* Exercise instructions *
Report every line in the records that contains the string "instrumentName", copying each line in full. Treat the match as case-sensitive.

* Dataset records *
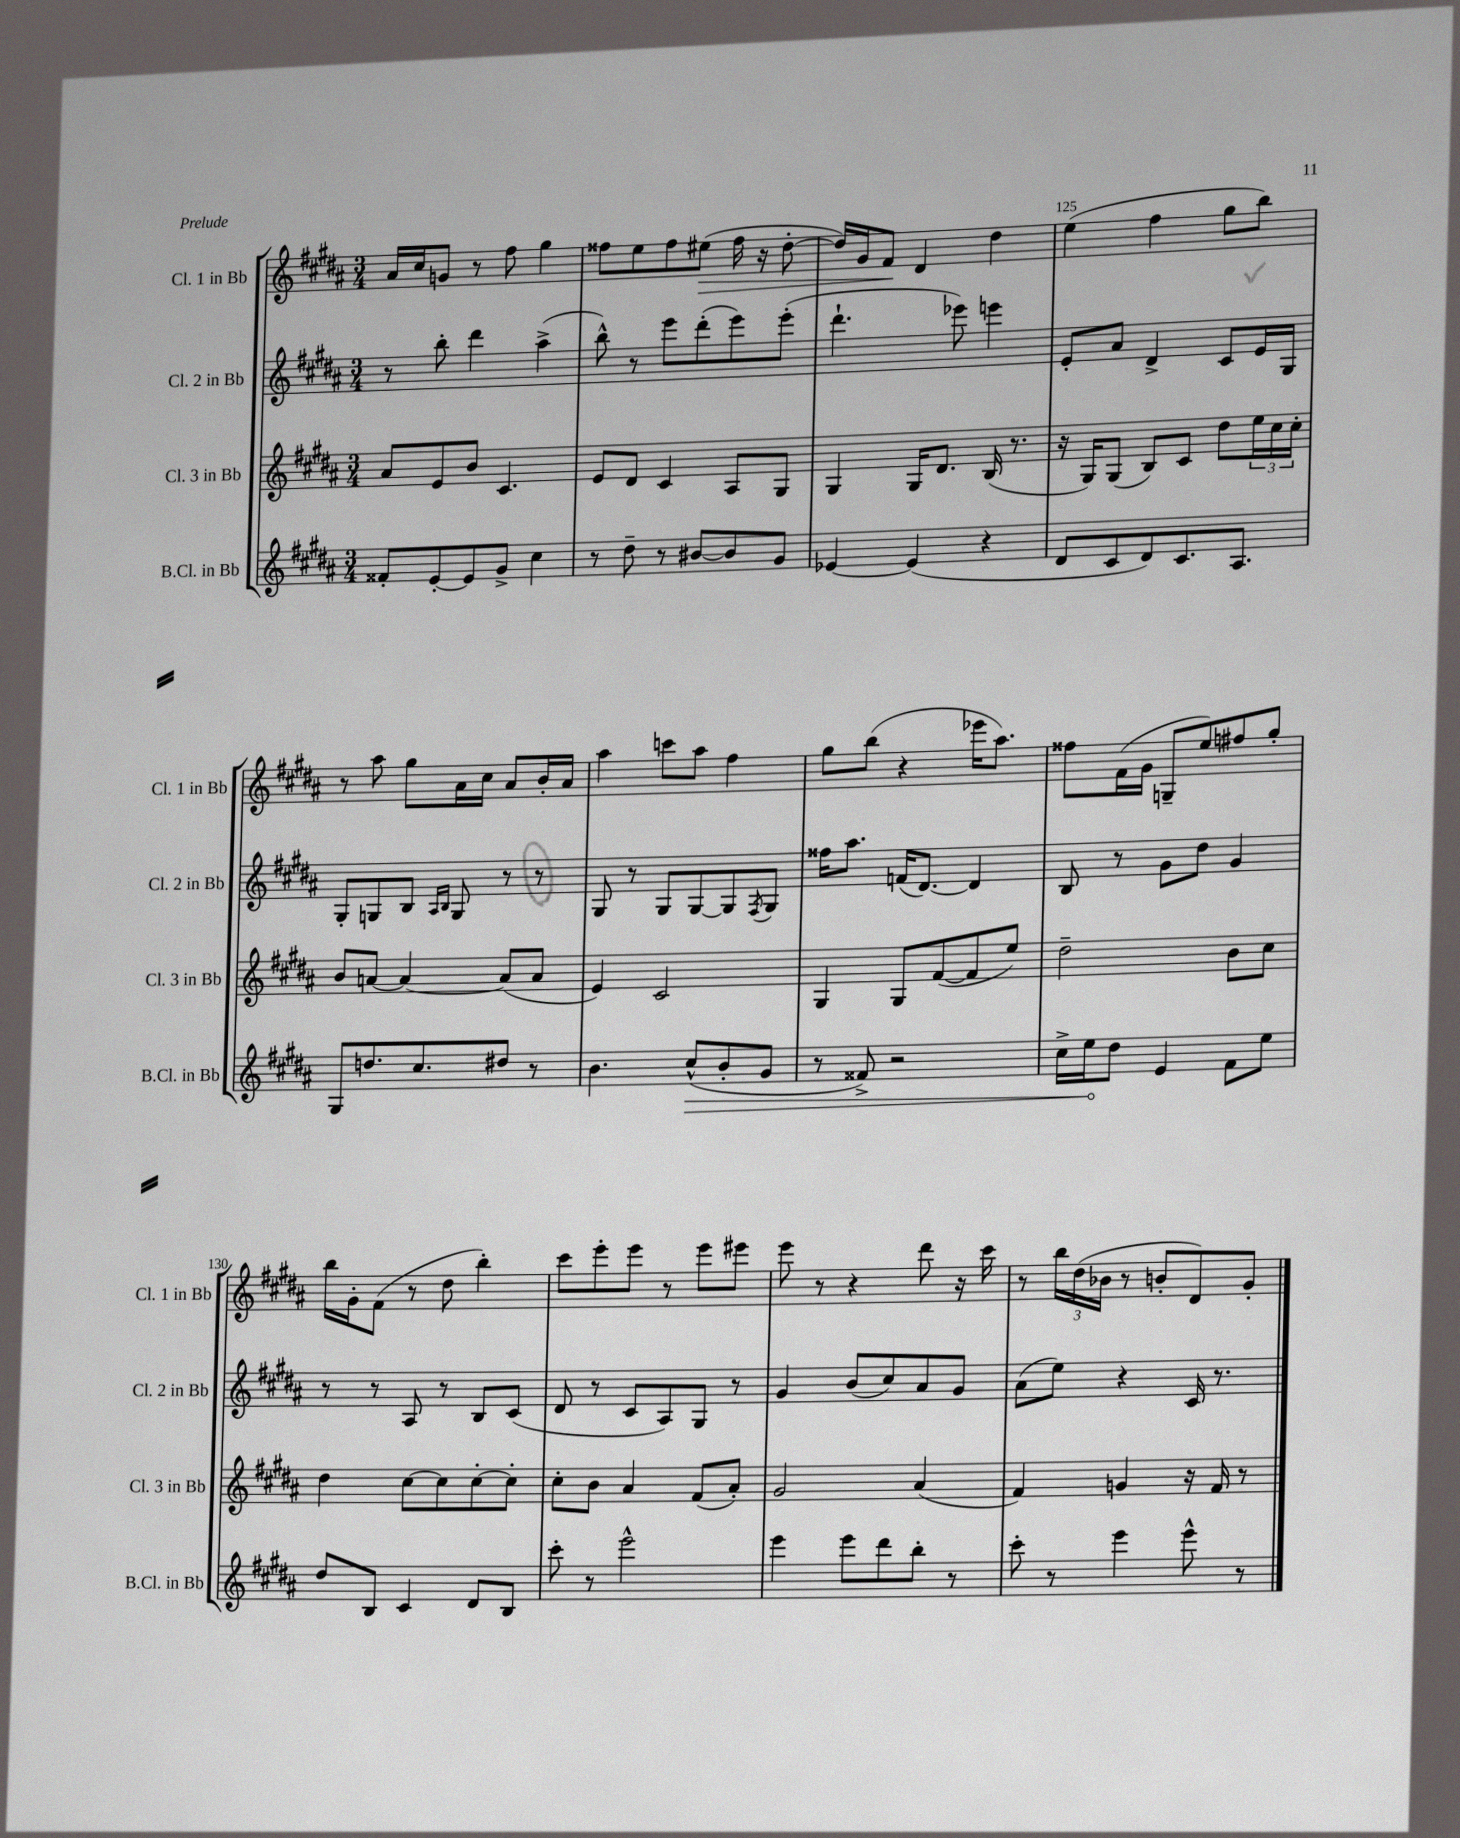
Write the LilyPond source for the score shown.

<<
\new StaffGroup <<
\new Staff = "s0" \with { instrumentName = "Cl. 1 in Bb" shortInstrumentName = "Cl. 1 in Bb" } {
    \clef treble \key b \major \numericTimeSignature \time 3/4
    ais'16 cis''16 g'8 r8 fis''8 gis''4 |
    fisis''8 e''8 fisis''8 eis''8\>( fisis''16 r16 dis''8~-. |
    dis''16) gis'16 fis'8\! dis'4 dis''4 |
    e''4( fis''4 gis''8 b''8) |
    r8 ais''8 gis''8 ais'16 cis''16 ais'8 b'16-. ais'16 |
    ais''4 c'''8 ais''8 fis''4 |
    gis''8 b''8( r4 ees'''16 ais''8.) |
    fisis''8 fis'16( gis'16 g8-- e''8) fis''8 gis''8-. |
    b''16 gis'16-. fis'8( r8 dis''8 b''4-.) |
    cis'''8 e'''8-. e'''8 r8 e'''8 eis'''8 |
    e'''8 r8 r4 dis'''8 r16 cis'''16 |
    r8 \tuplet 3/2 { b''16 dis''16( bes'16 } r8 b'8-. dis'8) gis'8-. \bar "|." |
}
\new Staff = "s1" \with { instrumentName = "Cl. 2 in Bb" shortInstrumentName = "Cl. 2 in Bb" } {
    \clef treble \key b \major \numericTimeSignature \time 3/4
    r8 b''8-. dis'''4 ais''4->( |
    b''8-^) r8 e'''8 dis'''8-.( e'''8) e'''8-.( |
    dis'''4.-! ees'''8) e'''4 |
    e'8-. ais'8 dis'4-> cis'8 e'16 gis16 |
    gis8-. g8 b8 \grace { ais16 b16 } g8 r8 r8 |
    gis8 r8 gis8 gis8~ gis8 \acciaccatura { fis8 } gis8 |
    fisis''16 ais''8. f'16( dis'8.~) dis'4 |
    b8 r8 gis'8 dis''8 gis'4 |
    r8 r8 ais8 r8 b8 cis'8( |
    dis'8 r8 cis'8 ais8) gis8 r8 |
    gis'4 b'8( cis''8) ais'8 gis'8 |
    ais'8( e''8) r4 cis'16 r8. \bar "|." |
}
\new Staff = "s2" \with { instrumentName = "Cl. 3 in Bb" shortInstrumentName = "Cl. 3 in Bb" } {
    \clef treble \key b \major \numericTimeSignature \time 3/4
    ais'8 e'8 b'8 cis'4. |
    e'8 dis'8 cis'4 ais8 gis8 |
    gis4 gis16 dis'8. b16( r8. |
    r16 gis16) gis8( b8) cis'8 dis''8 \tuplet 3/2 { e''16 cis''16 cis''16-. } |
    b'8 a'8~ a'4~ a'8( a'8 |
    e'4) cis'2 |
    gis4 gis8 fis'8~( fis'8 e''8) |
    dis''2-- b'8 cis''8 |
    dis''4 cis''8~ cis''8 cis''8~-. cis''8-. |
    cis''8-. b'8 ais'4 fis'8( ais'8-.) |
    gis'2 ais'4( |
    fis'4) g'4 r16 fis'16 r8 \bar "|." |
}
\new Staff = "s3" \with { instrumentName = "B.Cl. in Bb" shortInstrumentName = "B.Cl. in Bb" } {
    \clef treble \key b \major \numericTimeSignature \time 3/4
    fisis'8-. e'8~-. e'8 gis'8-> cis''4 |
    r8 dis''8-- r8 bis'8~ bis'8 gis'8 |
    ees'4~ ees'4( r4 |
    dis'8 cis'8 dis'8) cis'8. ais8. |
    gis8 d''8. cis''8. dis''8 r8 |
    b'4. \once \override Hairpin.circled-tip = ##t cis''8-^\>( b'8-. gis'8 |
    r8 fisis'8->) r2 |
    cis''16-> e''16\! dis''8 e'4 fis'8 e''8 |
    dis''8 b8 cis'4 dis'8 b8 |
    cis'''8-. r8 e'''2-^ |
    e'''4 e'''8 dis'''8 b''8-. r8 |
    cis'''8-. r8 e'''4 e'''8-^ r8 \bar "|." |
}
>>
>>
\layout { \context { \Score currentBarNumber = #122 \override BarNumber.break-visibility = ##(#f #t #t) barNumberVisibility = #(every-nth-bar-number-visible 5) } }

* Finished task *
\new Staff = "s0" \with { instrumentName = "Cl. 1 in Bb" shortInstrumentName = "Cl. 1 in Bb" } {
\new Staff = "s1" \with { instrumentName = "Cl. 2 in Bb" shortInstrumentName = "Cl. 2 in Bb" } {
\new Staff = "s2" \with { instrumentName = "Cl. 3 in Bb" shortInstrumentName = "Cl. 3 in Bb" } {
\new Staff = "s3" \with { instrumentName = "B.Cl. in Bb" shortInstrumentName = "B.Cl. in Bb" } {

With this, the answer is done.